Work required. Go through the listing below. Copy each line that has the string "plus".
(Beginning of Data for this task)
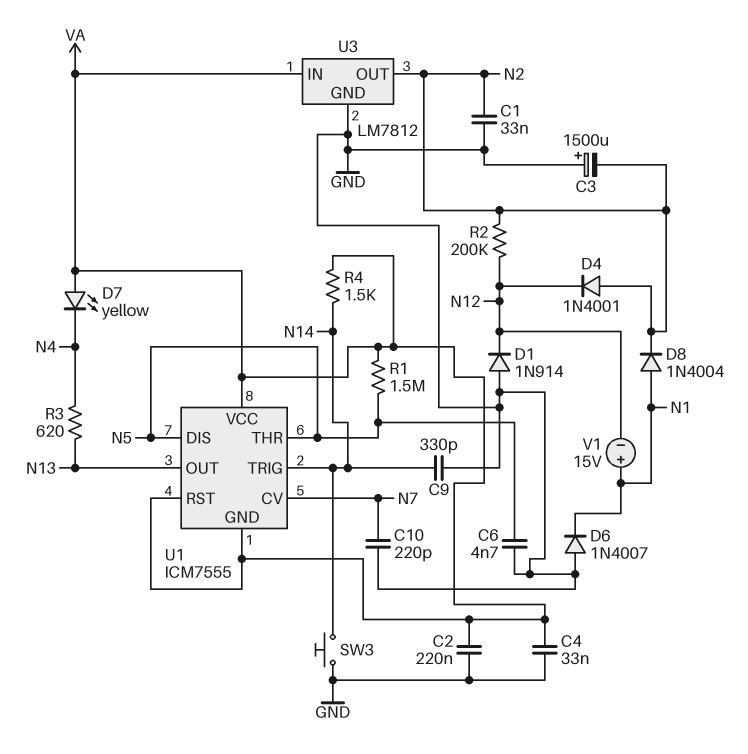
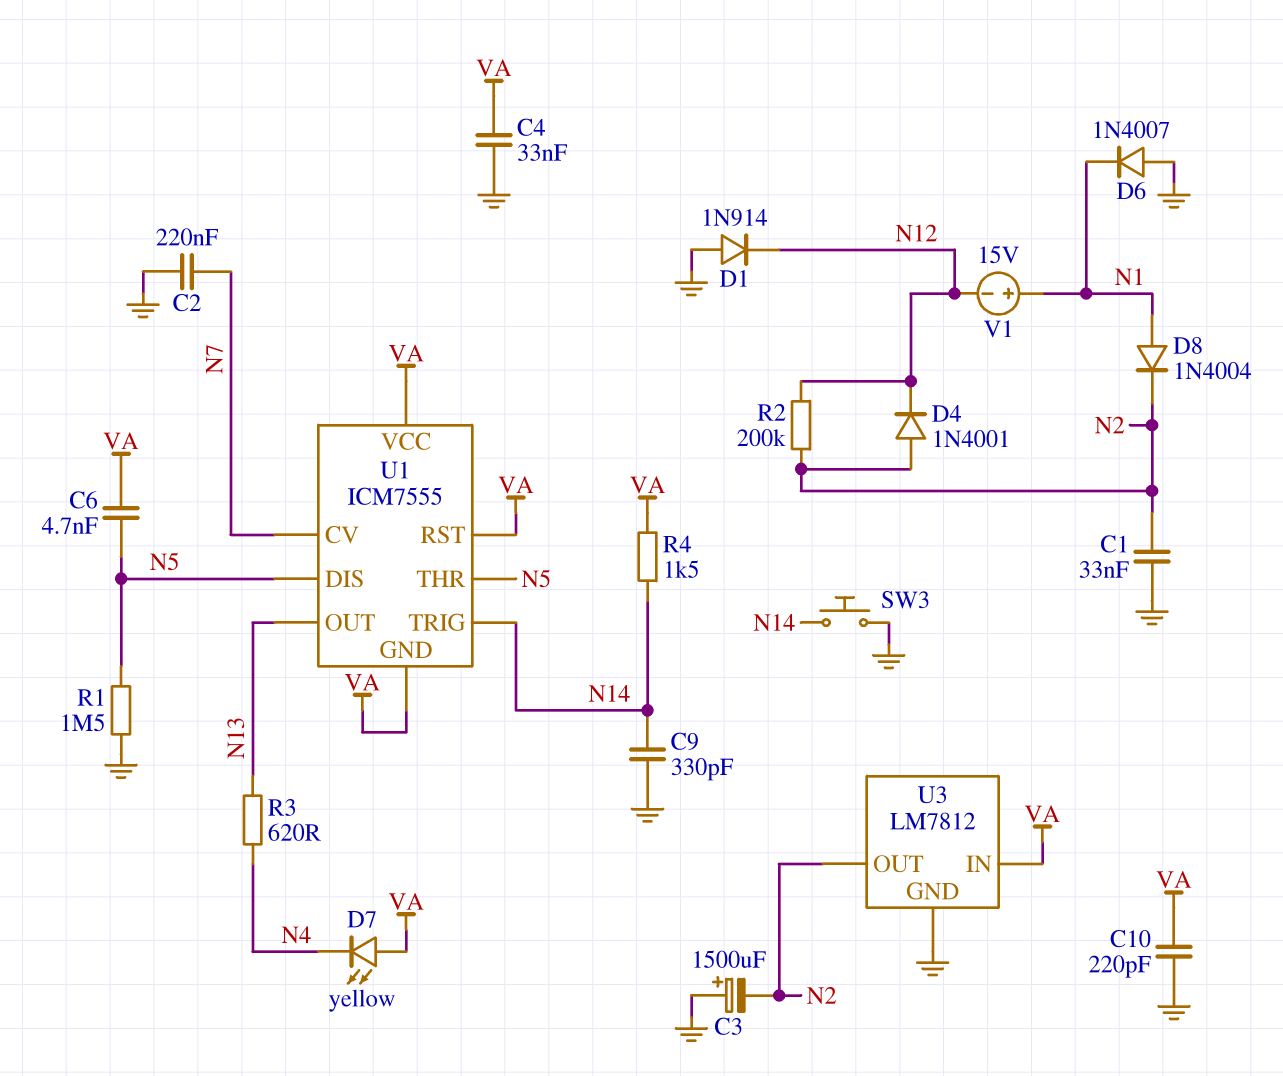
C2: 220nF (GND, VA) -> 220nF (GND, N7)
C6: 4.7nF (GND, N5) -> 4.7nF (N5, VA)
C10: 220pF (GND, N7) -> 220pF (GND, VA)
R1: 1.5M (N5, VA) -> 1.5M (GND, N5)

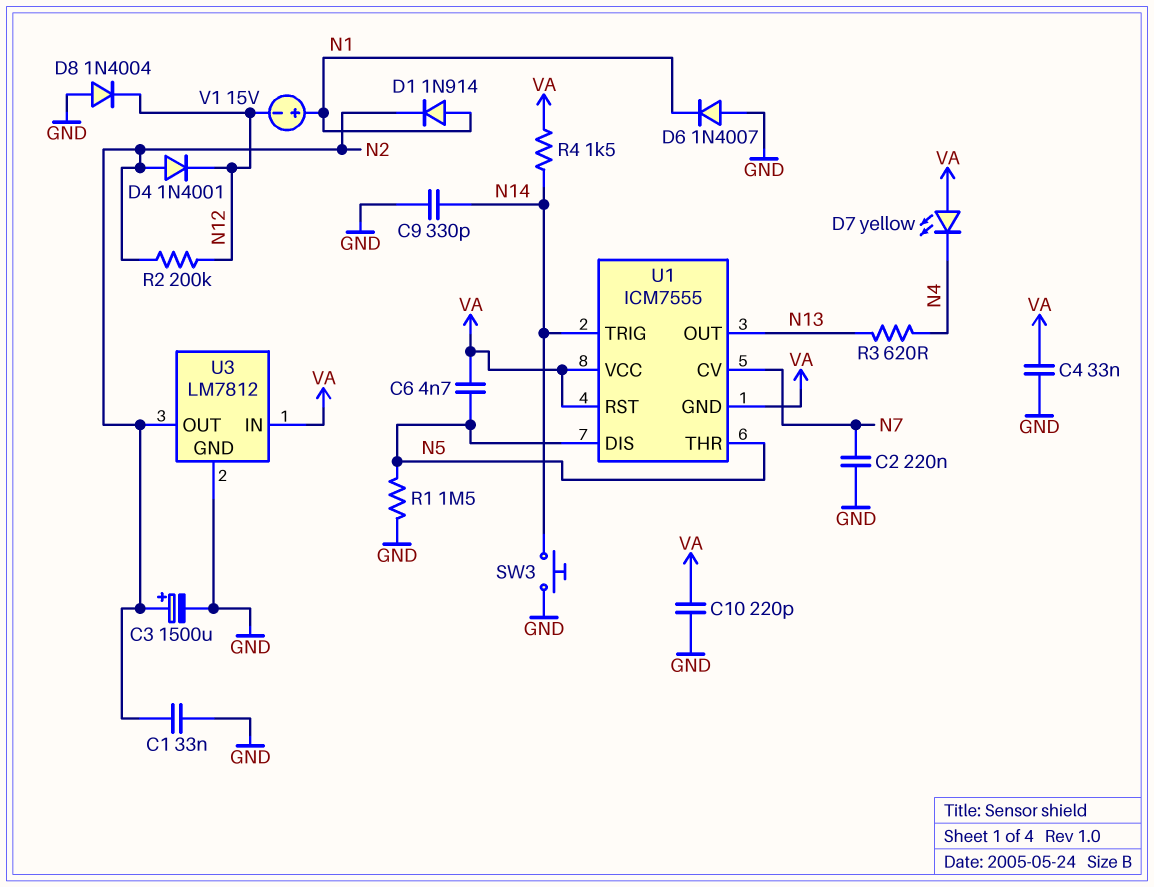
C3: 1500uF (plus GND, minus N2) -> 1500uF (plus N2, minus GND)
D1: diode 1N914 (A GND, K N12) -> diode 1N914 (A N1, K N2)
D8: diode 1N4004 (A N1, K N2) -> diode 1N4004 (A GND, K N12)

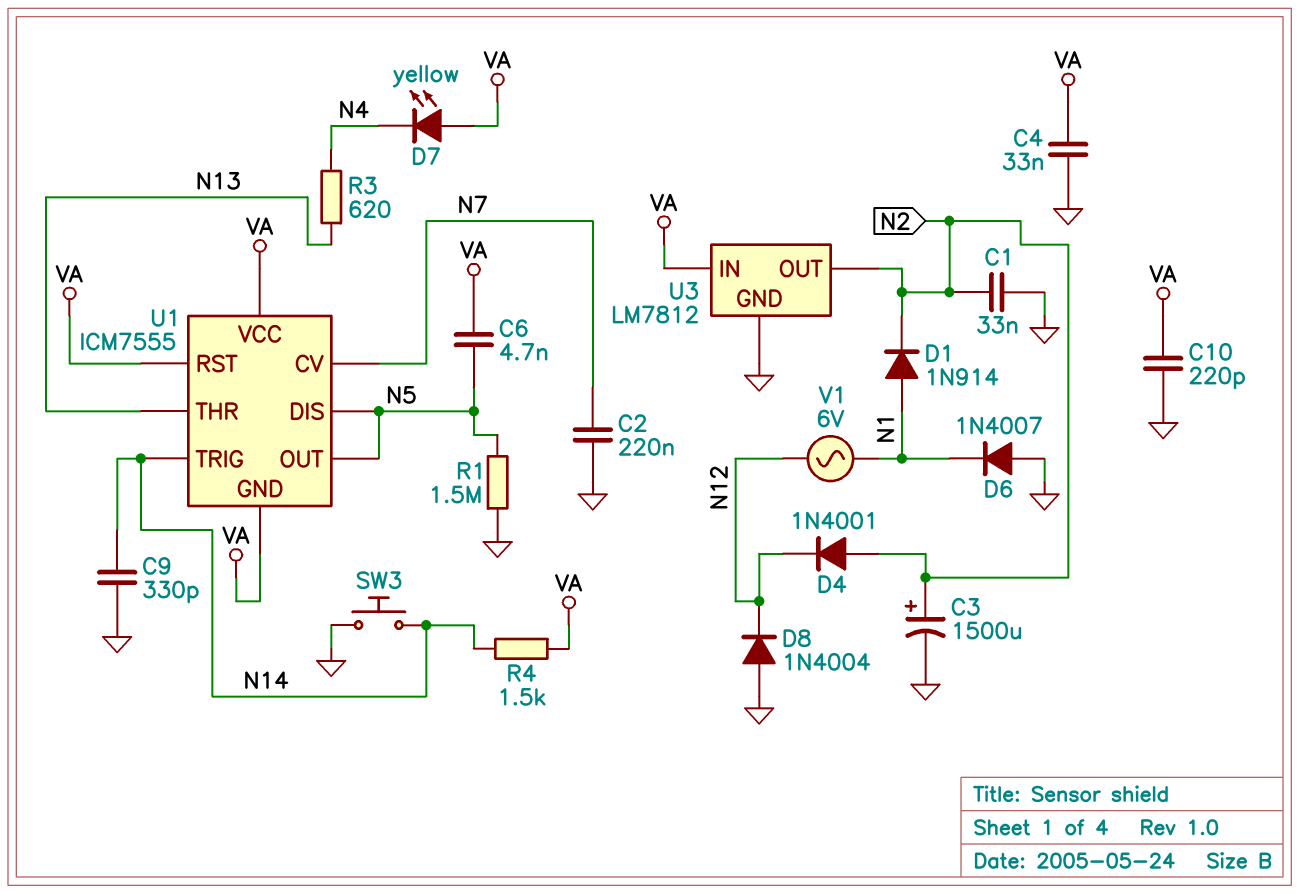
R2: 200k (N2, N12) -> none
U1 pin OUT: N13 -> N5
U1 pin THR: N5 -> N13
V1: 15V (plus N1, minus N12) -> AC 6V (N1, N12)

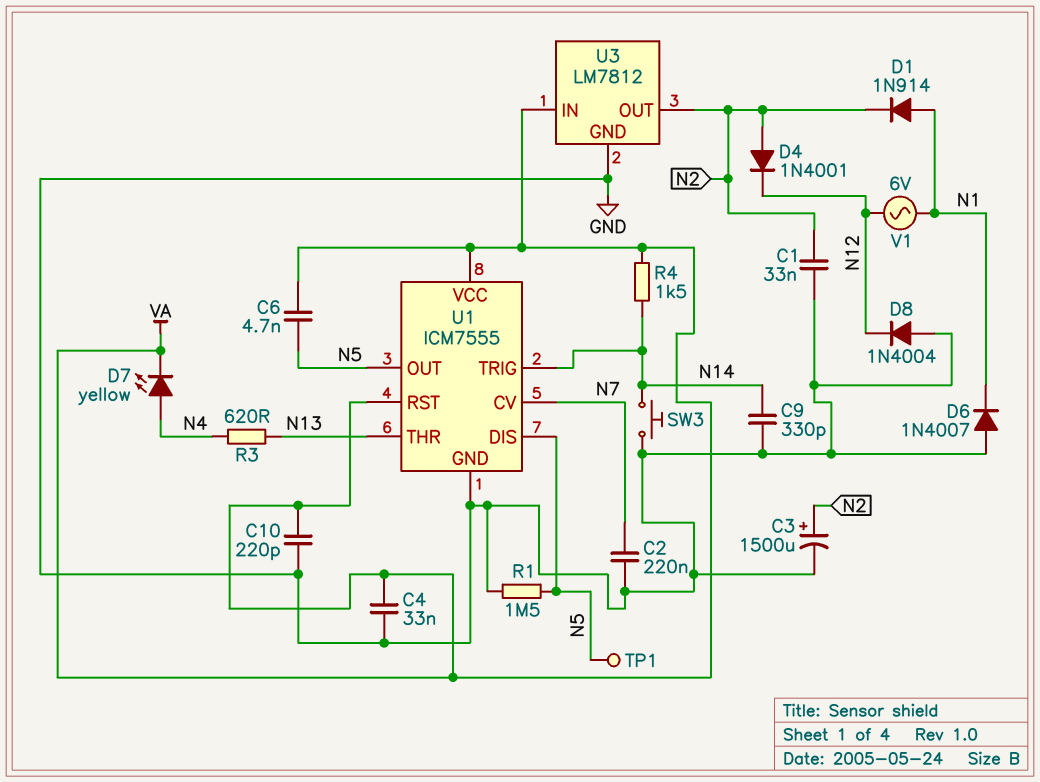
D7: LED yellow (A VA, K N4) -> LED yellow (A N4, K VA)
TP1: none -> test point (N5)
U1 pin GND: VA -> GND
(End of Data for this task)
Solution.
C3: 1500uF (plus GND, minus N2) -> 1500uF (plus N2, minus GND)
V1: 15V (plus N1, minus N12) -> AC 6V (N1, N12)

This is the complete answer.